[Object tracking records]
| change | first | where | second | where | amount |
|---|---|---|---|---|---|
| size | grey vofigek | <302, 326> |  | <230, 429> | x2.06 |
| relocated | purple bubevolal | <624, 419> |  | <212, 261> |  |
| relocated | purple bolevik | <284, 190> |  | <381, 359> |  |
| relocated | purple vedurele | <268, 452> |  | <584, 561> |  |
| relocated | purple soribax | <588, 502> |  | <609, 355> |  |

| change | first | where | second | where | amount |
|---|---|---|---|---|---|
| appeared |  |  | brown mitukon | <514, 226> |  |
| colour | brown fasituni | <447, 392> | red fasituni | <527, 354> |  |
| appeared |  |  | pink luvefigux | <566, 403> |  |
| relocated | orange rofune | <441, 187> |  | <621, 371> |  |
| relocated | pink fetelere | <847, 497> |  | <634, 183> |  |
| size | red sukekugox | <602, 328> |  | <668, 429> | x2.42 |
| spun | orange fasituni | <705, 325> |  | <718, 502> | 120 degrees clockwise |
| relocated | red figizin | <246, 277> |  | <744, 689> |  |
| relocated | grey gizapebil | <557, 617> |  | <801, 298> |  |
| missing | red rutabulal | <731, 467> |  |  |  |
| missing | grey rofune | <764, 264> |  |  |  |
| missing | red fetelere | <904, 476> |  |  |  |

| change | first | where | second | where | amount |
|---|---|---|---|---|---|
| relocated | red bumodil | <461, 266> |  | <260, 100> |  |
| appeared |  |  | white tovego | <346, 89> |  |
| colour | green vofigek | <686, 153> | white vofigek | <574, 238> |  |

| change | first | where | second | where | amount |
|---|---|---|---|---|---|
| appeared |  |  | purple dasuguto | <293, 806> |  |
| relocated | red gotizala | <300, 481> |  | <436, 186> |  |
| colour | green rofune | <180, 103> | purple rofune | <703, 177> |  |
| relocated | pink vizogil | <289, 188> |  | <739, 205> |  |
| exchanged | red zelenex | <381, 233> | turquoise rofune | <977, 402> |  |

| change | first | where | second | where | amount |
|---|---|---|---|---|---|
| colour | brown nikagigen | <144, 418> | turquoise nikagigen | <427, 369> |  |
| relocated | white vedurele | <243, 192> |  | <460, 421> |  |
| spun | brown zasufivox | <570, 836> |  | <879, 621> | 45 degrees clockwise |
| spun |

EXERCISE AIM >>
Exactly as written, please reproduce the lines from the first line of the data to the line containing "purple vedurele |", inclusive, and nothing else.

EXERCISE ANSWER >>
| change | first | where | second | where | amount |
|---|---|---|---|---|---|
| size | grey vofigek | <302, 326> |  | <230, 429> | x2.06 |
| relocated | purple bubevolal | <624, 419> |  | <212, 261> |  |
| relocated | purple bolevik | <284, 190> |  | <381, 359> |  |
| relocated | purple vedurele | <268, 452> |  | <584, 561> |  |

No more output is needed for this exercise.